Exercise objective:
Up to and including the line containing "- moved: white strawberry", set down each line of the entries below exactly, starting from the first, and leave out the rest.

[Opening Source data section]

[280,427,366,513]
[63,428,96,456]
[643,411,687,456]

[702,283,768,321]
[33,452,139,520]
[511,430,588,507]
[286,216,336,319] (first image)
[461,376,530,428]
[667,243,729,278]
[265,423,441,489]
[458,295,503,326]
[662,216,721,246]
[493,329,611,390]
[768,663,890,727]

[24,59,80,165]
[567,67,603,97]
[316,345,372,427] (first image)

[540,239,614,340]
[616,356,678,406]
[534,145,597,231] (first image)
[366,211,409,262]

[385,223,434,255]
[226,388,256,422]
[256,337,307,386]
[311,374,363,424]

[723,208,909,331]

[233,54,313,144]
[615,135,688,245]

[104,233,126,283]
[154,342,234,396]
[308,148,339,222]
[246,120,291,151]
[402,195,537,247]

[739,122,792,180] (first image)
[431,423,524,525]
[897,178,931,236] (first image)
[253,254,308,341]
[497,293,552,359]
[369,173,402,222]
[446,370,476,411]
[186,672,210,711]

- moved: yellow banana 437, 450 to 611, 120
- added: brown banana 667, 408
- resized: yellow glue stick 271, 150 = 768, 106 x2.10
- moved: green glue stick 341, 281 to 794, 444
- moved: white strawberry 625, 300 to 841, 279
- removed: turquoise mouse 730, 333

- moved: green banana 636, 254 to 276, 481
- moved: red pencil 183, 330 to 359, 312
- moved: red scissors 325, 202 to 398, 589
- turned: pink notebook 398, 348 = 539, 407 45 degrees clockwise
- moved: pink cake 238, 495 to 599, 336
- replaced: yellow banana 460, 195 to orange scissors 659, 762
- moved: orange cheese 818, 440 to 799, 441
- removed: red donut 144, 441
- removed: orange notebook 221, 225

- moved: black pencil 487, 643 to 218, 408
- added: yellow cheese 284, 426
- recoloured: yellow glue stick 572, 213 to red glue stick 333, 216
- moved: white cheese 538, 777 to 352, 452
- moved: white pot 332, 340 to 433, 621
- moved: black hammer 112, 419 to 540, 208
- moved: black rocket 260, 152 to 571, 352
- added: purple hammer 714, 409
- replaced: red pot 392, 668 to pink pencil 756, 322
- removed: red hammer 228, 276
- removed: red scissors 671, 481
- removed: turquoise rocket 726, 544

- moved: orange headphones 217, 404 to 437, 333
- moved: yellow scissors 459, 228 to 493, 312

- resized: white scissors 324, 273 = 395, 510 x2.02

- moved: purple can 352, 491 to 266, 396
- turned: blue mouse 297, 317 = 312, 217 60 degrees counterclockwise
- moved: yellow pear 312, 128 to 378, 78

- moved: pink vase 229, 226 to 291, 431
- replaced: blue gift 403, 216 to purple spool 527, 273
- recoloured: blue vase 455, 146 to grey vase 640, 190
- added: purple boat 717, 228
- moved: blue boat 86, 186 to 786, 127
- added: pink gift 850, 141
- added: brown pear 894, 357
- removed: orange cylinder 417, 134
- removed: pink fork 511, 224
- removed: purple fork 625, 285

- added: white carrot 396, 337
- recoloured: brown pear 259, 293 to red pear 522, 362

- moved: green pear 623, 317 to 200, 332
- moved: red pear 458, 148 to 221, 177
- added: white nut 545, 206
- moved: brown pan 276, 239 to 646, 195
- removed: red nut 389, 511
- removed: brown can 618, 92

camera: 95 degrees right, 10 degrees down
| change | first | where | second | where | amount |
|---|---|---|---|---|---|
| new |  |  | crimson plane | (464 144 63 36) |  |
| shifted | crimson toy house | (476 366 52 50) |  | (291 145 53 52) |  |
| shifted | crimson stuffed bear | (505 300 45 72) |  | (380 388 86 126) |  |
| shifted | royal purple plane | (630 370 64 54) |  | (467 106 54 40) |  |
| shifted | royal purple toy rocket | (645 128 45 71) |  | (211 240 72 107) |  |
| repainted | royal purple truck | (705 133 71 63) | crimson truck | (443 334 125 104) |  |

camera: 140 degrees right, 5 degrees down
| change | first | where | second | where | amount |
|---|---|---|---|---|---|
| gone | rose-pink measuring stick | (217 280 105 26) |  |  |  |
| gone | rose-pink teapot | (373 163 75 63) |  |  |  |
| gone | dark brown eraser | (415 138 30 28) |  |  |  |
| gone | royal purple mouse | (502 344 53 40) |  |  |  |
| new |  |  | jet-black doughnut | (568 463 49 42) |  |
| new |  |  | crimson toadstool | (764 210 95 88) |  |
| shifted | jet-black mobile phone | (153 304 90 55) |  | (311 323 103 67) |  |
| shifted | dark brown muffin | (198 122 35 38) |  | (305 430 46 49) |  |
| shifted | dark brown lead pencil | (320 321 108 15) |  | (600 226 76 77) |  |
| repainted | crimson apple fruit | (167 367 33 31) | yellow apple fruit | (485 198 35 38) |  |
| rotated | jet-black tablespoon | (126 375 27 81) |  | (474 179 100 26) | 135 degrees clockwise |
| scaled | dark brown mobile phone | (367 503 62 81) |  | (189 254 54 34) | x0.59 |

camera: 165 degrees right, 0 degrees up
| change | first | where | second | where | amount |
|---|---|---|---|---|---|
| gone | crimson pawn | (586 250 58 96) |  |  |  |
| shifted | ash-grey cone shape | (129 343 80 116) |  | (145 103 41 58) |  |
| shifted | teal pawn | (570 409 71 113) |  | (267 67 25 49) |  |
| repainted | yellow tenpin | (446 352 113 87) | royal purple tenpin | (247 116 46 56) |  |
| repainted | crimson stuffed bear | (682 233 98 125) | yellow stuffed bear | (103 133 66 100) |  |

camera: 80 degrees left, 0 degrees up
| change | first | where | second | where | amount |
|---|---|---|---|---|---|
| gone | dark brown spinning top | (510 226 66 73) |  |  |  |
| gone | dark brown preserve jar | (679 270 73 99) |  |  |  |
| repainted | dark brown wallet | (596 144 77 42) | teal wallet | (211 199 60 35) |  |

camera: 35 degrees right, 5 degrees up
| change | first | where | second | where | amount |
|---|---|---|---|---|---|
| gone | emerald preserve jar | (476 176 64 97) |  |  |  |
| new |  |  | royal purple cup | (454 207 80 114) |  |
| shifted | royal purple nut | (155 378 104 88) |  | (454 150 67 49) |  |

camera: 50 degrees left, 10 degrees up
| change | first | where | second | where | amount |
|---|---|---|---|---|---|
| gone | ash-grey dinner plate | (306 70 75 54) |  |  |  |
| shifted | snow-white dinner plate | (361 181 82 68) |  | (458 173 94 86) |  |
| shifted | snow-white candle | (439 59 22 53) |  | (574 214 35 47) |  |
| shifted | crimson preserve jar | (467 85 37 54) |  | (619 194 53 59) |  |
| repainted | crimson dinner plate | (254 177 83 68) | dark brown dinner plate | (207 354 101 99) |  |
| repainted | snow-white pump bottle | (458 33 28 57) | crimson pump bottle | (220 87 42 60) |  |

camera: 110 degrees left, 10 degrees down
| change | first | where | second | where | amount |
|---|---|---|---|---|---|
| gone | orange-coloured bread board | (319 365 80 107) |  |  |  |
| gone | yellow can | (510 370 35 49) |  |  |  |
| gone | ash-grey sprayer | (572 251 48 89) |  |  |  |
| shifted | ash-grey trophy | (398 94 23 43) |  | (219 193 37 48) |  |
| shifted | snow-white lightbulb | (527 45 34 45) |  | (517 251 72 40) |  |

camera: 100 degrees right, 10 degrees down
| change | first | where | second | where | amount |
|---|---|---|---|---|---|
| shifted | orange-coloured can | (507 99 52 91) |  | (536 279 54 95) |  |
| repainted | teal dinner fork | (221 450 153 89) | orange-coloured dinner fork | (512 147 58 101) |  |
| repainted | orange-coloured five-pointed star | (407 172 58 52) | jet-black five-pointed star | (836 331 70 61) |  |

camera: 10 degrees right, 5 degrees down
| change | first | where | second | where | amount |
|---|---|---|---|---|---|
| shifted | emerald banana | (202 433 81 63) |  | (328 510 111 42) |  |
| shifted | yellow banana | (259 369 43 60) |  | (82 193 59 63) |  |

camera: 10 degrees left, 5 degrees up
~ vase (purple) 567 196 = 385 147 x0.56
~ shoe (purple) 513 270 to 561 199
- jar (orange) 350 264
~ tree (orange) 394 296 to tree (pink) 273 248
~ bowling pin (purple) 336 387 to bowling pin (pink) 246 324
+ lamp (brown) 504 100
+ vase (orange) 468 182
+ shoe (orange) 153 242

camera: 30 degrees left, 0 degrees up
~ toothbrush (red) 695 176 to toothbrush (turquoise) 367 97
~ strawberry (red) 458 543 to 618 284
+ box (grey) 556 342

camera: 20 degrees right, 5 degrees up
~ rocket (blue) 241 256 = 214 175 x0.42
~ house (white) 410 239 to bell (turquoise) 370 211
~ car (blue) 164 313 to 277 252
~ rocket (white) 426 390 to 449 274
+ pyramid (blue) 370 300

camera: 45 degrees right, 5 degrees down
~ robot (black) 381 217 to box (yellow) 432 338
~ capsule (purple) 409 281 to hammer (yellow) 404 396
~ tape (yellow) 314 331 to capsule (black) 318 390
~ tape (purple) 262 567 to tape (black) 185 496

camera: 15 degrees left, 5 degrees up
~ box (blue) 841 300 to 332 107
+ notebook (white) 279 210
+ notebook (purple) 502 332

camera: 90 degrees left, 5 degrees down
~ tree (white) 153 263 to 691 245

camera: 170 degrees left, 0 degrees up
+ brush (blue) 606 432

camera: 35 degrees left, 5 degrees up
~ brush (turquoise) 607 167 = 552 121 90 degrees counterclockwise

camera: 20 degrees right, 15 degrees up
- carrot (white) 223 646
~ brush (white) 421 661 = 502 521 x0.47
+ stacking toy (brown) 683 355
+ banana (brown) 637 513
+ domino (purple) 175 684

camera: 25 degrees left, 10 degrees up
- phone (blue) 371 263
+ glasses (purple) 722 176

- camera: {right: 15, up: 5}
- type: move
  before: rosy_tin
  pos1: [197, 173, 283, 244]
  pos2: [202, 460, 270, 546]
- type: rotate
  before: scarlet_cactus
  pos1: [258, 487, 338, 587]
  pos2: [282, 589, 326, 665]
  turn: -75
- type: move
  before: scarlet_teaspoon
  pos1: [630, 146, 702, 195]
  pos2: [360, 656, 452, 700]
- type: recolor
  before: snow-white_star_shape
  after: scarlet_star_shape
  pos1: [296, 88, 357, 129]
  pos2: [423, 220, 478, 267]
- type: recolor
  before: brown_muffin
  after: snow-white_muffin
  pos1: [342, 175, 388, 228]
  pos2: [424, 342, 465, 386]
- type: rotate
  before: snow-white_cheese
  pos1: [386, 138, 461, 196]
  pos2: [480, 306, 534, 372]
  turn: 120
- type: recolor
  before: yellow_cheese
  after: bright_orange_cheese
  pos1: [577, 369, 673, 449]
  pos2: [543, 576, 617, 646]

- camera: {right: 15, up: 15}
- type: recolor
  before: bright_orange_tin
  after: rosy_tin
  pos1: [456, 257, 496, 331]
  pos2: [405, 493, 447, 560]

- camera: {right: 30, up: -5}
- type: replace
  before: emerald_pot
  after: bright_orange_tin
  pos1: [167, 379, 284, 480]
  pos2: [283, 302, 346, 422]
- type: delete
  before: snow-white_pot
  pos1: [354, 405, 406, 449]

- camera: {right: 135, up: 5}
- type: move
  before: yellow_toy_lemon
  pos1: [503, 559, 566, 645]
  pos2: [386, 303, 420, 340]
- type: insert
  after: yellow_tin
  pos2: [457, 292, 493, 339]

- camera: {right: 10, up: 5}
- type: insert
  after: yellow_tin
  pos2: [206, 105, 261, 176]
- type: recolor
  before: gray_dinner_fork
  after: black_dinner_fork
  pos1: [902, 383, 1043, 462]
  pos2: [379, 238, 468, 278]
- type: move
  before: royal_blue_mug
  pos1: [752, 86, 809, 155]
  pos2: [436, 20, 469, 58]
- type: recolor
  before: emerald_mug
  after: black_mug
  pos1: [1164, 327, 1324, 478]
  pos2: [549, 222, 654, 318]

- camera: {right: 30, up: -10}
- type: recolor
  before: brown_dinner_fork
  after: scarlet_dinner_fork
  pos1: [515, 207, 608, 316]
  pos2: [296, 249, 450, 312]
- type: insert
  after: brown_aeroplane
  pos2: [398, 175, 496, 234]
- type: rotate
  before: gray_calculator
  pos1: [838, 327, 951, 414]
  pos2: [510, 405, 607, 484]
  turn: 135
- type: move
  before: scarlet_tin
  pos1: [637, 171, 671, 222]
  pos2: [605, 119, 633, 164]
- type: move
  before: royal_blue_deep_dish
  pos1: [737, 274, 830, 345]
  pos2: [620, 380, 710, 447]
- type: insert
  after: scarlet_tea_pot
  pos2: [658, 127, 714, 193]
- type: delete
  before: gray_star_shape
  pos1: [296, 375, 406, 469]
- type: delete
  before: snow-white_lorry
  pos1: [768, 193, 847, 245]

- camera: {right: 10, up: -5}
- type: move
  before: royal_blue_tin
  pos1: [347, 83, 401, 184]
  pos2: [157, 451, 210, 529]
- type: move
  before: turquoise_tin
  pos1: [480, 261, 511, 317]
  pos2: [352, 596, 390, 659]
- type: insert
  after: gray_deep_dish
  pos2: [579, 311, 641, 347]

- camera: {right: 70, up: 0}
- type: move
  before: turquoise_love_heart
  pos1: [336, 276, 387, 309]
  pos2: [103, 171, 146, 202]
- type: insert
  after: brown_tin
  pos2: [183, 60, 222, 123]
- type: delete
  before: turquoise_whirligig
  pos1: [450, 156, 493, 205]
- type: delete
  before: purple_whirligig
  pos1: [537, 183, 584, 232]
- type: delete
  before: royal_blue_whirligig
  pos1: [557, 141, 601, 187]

[Closing Source data section]

Reply to the task:
[280,427,366,513]
[63,428,96,456]
[643,411,687,456]

[702,283,768,321]
[33,452,139,520]
[511,430,588,507]
[286,216,336,319] (first image)
[461,376,530,428]
[667,243,729,278]
[265,423,441,489]
[458,295,503,326]
[662,216,721,246]
[493,329,611,390]
[768,663,890,727]

[24,59,80,165]
[567,67,603,97]
[316,345,372,427] (first image)

[540,239,614,340]
[616,356,678,406]
[534,145,597,231] (first image)
[366,211,409,262]

[385,223,434,255]
[226,388,256,422]
[256,337,307,386]
[311,374,363,424]

[723,208,909,331]

[233,54,313,144]
[615,135,688,245]

[104,233,126,283]
[154,342,234,396]
[308,148,339,222]
[246,120,291,151]
[402,195,537,247]

[739,122,792,180] (first image)
[431,423,524,525]
[897,178,931,236] (first image)
[253,254,308,341]
[497,293,552,359]
[369,173,402,222]
[446,370,476,411]
[186,672,210,711]

- moved: yellow banana 437, 450 to 611, 120
- added: brown banana 667, 408
- resized: yellow glue stick 271, 150 = 768, 106 x2.10
- moved: green glue stick 341, 281 to 794, 444
- moved: white strawberry 625, 300 to 841, 279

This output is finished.